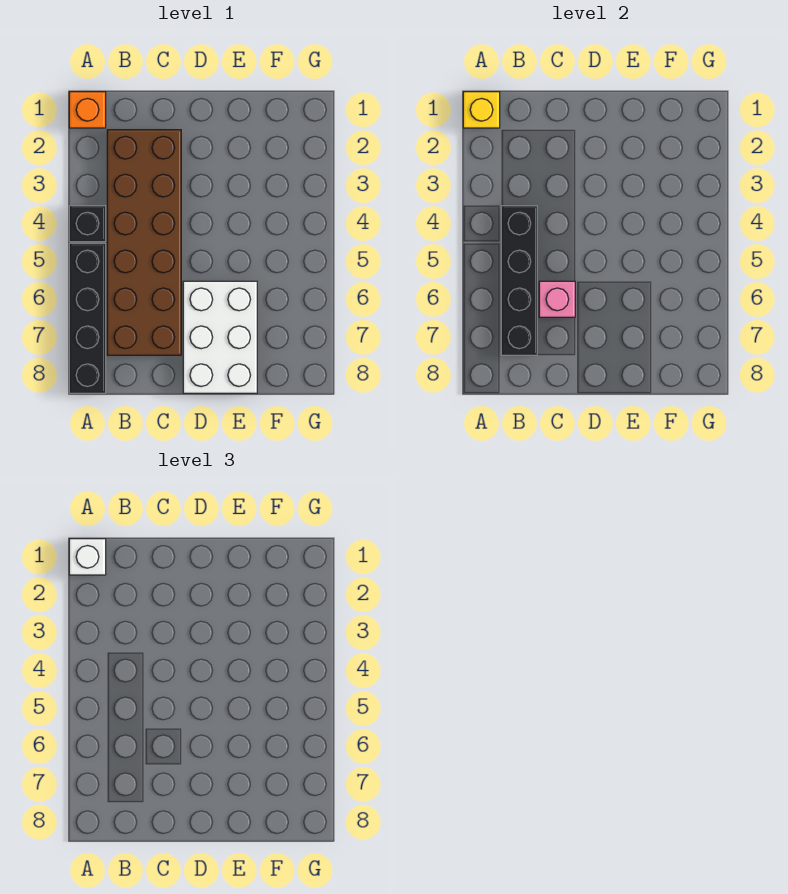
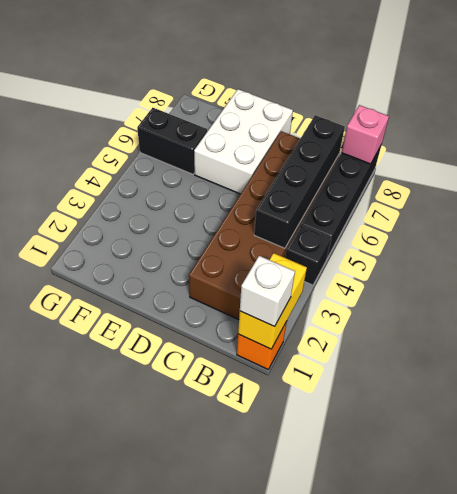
yellow brick A1 level 2 -> yellow brick A1:A2 level 2
pink brick C6 level 2 -> pink brick A8 level 2
none -> black brick F6:G6 level 1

==========

◆ BRIEF: Copy the entire listing exactly but skip the pictures.

◆ RESPONSE BOX:
yellow brick A1 level 2 -> yellow brick A1:A2 level 2
pink brick C6 level 2 -> pink brick A8 level 2
none -> black brick F6:G6 level 1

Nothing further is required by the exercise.